Top of Data excerpts
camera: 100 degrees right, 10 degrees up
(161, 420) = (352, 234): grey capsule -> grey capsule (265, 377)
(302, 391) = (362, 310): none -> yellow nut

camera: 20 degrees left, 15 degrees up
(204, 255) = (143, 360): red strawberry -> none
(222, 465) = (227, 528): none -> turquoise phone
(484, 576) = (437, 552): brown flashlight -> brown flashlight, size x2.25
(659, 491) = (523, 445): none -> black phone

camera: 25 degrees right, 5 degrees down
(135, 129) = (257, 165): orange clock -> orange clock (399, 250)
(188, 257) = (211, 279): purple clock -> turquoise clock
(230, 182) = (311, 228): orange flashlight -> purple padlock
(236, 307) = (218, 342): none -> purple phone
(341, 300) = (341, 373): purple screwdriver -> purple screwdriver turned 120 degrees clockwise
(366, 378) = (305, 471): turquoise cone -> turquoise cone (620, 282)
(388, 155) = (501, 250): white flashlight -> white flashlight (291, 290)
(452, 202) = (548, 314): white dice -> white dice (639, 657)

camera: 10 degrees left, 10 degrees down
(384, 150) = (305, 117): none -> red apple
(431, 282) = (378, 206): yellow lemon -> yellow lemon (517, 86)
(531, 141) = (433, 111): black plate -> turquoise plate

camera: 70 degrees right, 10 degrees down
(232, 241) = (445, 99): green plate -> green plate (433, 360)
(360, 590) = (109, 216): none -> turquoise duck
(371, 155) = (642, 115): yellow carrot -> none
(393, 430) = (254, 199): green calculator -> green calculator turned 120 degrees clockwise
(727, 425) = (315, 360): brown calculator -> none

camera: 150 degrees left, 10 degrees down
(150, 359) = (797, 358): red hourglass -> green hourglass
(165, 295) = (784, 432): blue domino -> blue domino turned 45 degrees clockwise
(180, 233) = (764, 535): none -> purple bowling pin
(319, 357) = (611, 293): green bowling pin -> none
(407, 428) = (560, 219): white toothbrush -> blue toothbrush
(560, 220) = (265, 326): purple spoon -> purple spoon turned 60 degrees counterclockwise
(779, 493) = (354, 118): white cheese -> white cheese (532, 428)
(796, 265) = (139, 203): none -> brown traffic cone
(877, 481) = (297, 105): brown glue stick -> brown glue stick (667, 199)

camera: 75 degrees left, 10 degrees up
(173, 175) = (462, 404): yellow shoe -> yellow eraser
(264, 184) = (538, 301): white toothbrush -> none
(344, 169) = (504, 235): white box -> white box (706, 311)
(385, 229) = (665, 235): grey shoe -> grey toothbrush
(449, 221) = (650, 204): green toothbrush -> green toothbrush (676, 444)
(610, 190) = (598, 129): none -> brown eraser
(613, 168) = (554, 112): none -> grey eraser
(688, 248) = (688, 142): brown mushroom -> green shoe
Bottom of Data excerpts
→ Task item: Copy every record above exactly as it is.

→ Task result:
camera: 100 degrees right, 10 degrees up
(161, 420) = (352, 234): grey capsule -> grey capsule (265, 377)
(302, 391) = (362, 310): none -> yellow nut

camera: 20 degrees left, 15 degrees up
(204, 255) = (143, 360): red strawberry -> none
(222, 465) = (227, 528): none -> turquoise phone
(484, 576) = (437, 552): brown flashlight -> brown flashlight, size x2.25
(659, 491) = (523, 445): none -> black phone

camera: 25 degrees right, 5 degrees down
(135, 129) = (257, 165): orange clock -> orange clock (399, 250)
(188, 257) = (211, 279): purple clock -> turquoise clock
(230, 182) = (311, 228): orange flashlight -> purple padlock
(236, 307) = (218, 342): none -> purple phone
(341, 300) = (341, 373): purple screwdriver -> purple screwdriver turned 120 degrees clockwise
(366, 378) = (305, 471): turquoise cone -> turquoise cone (620, 282)
(388, 155) = (501, 250): white flashlight -> white flashlight (291, 290)
(452, 202) = (548, 314): white dice -> white dice (639, 657)

camera: 10 degrees left, 10 degrees down
(384, 150) = (305, 117): none -> red apple
(431, 282) = (378, 206): yellow lemon -> yellow lemon (517, 86)
(531, 141) = (433, 111): black plate -> turquoise plate

camera: 70 degrees right, 10 degrees down
(232, 241) = (445, 99): green plate -> green plate (433, 360)
(360, 590) = (109, 216): none -> turquoise duck
(371, 155) = (642, 115): yellow carrot -> none
(393, 430) = (254, 199): green calculator -> green calculator turned 120 degrees clockwise
(727, 425) = (315, 360): brown calculator -> none

camera: 150 degrees left, 10 degrees down
(150, 359) = (797, 358): red hourglass -> green hourglass
(165, 295) = (784, 432): blue domino -> blue domino turned 45 degrees clockwise
(180, 233) = (764, 535): none -> purple bowling pin
(319, 357) = (611, 293): green bowling pin -> none
(407, 428) = (560, 219): white toothbrush -> blue toothbrush
(560, 220) = (265, 326): purple spoon -> purple spoon turned 60 degrees counterclockwise
(779, 493) = (354, 118): white cheese -> white cheese (532, 428)
(796, 265) = (139, 203): none -> brown traffic cone
(877, 481) = (297, 105): brown glue stick -> brown glue stick (667, 199)

camera: 75 degrees left, 10 degrees up
(173, 175) = (462, 404): yellow shoe -> yellow eraser
(264, 184) = (538, 301): white toothbrush -> none
(344, 169) = (504, 235): white box -> white box (706, 311)
(385, 229) = (665, 235): grey shoe -> grey toothbrush
(449, 221) = (650, 204): green toothbrush -> green toothbrush (676, 444)
(610, 190) = (598, 129): none -> brown eraser
(613, 168) = (554, 112): none -> grey eraser
(688, 248) = (688, 142): brown mushroom -> green shoe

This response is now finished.